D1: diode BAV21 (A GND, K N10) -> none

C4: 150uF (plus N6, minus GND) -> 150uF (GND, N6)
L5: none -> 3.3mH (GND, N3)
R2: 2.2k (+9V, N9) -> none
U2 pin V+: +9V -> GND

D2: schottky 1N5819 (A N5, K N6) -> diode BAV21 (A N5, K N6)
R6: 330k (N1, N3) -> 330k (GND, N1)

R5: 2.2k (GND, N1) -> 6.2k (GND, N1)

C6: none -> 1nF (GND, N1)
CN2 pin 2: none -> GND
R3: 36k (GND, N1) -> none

————

Directions for this task. Each line above is to be repeated exactly.

Answer to this task.
D1: diode BAV21 (A GND, K N10) -> none

C4: 150uF (plus N6, minus GND) -> 150uF (GND, N6)
L5: none -> 3.3mH (GND, N3)
R2: 2.2k (+9V, N9) -> none
U2 pin V+: +9V -> GND

D2: schottky 1N5819 (A N5, K N6) -> diode BAV21 (A N5, K N6)
R6: 330k (N1, N3) -> 330k (GND, N1)

R5: 2.2k (GND, N1) -> 6.2k (GND, N1)

C6: none -> 1nF (GND, N1)
CN2 pin 2: none -> GND
R3: 36k (GND, N1) -> none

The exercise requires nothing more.